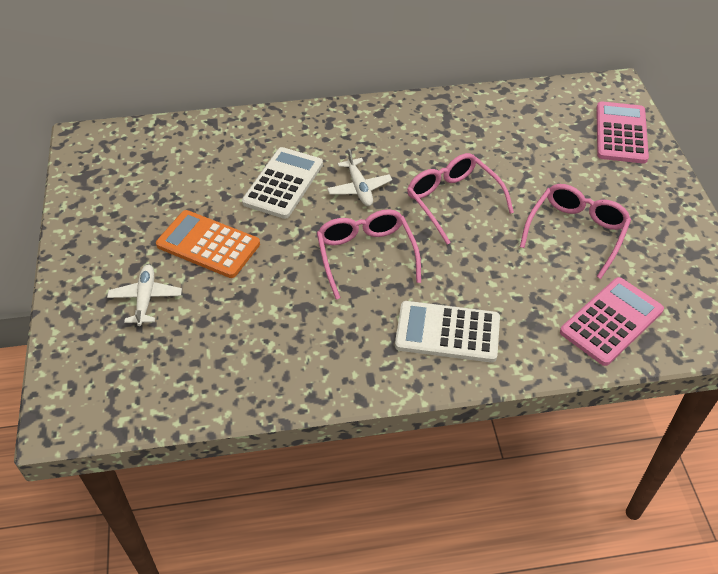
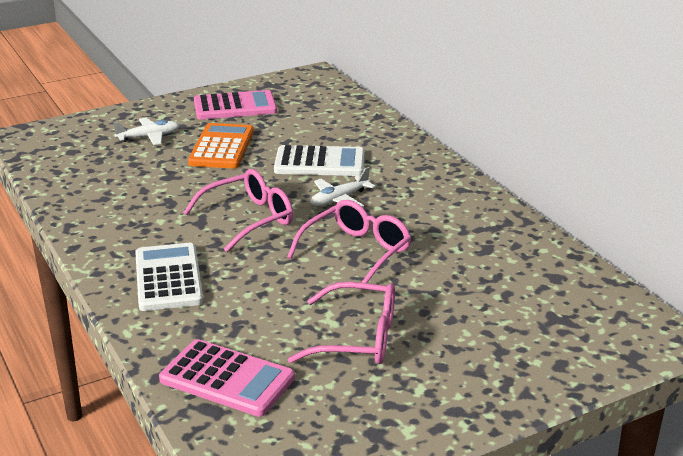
camera: 70 degrees right, 20 degrees down
(621, 133) = (570, 352): pink calculator -> pink calculator (235, 106)

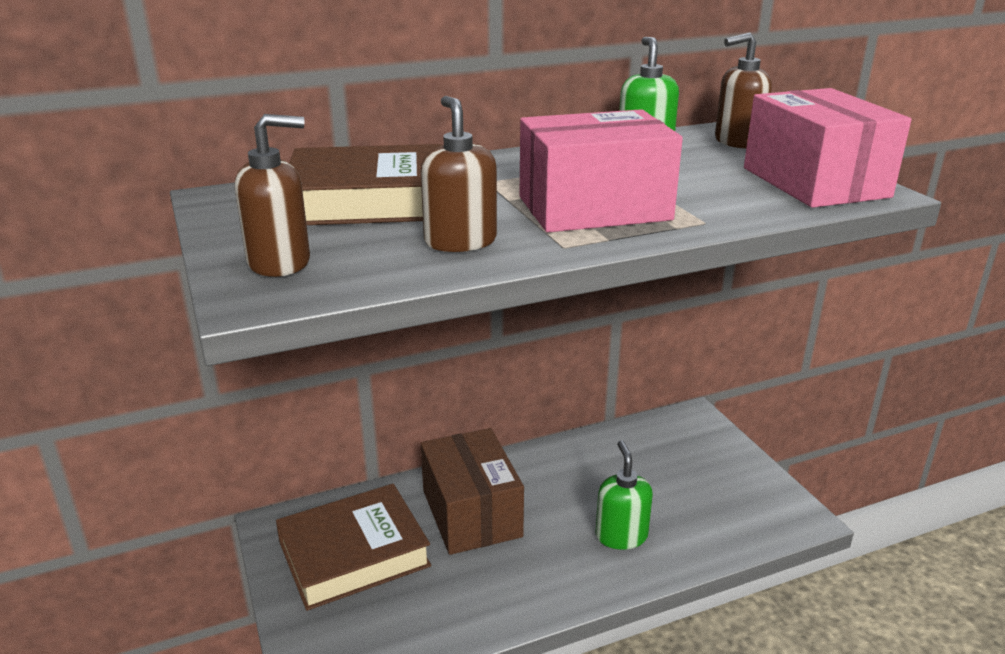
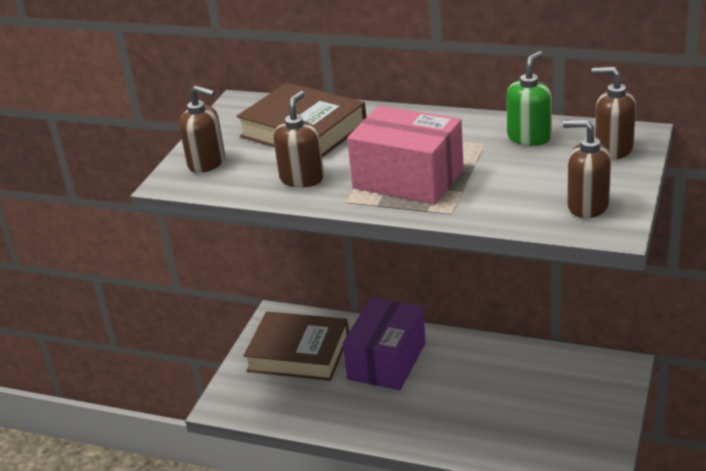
camera: 45 degrees right, 5 degrees up
(471, 513) = (387, 361): brown box -> purple box
(621, 535) = (460, 420): green soap dispenser -> none
(814, 182) = (587, 206): pink box -> brown soap dispenser

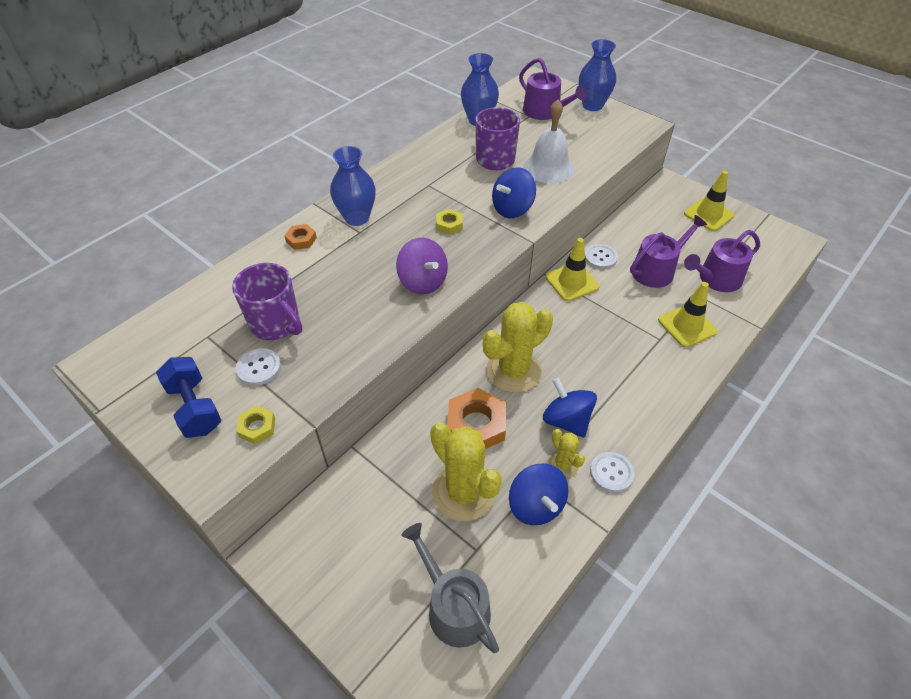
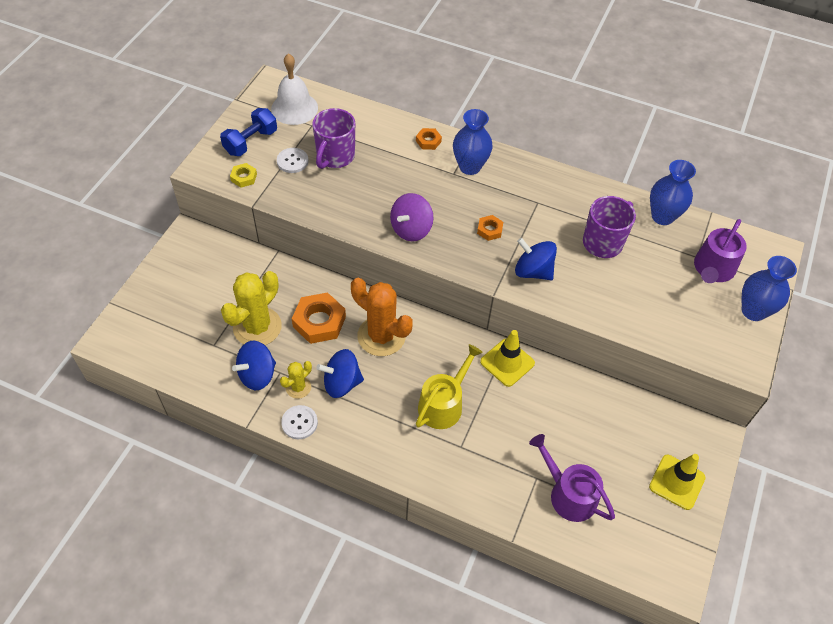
camera: 70 degrees right, 5 degrees up
(449, 224) = (489, 230): yellow nut -> orange nut
(453, 606) = (170, 341): grey watering can -> none
(513, 371) = (381, 336): yellow cactus -> orange cactus
(548, 167) = (613, 289): white bell -> white bell (294, 108)
(566, 420) = (341, 383): blue spinning top -> blue spinning top turned 135 degrees counterclockwise
(600, 257) = (553, 382): white button -> none
(610, 340) = (443, 404): none -> yellow watering can
(656, 270) = (557, 435): purple watering can -> none
(687, 326) = (487, 469): yellow traffic cone -> none

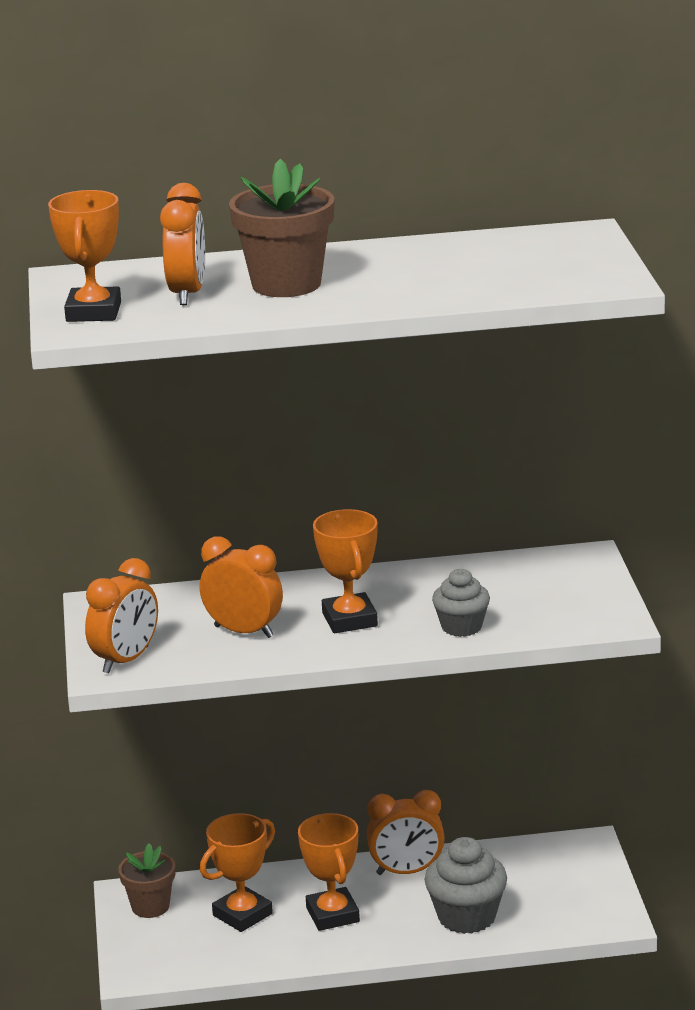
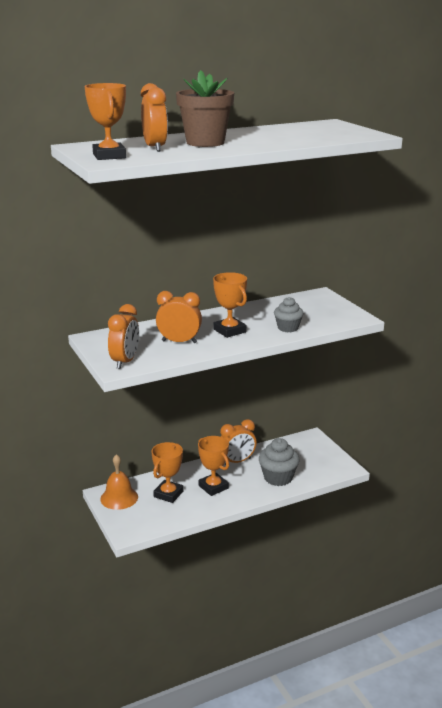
camera: 20 degrees left, 0 degrees up
(150, 906) = (119, 498): brown flower pot -> orange bell

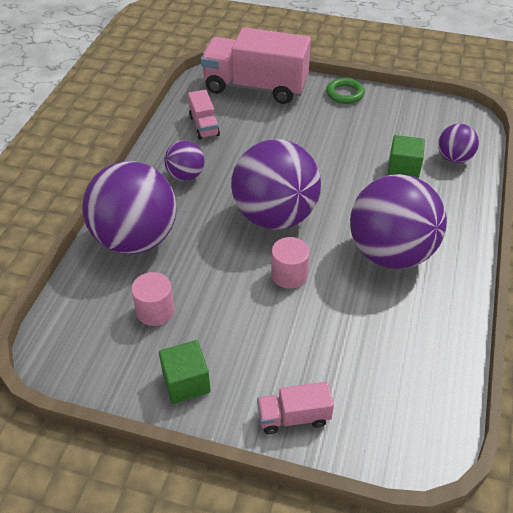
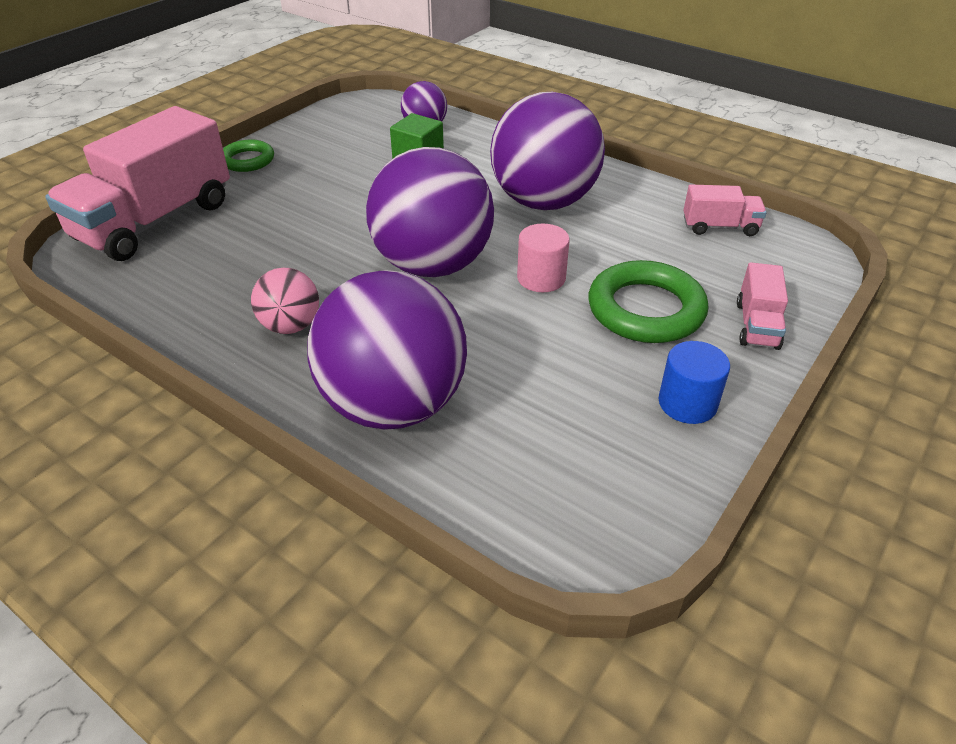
camera: 70 degrees left, 5 degrees down
(155, 311) = (551, 410): pink cylinder -> none
(185, 175) = (291, 326): purple ball -> pink ball
(186, 382) = (687, 403): green cube -> blue cylinder
(204, 126) = (193, 285): pink truck -> pink truck (719, 227)
(280, 342) = (646, 309): none -> green ring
· · ·
_Your objective_:
Search the records for the word "down". Copy every line that has it.

_Response for this exercise_:
camera: 70 degrees right, 20 degrees down
camera: 70 degrees left, 5 degrees down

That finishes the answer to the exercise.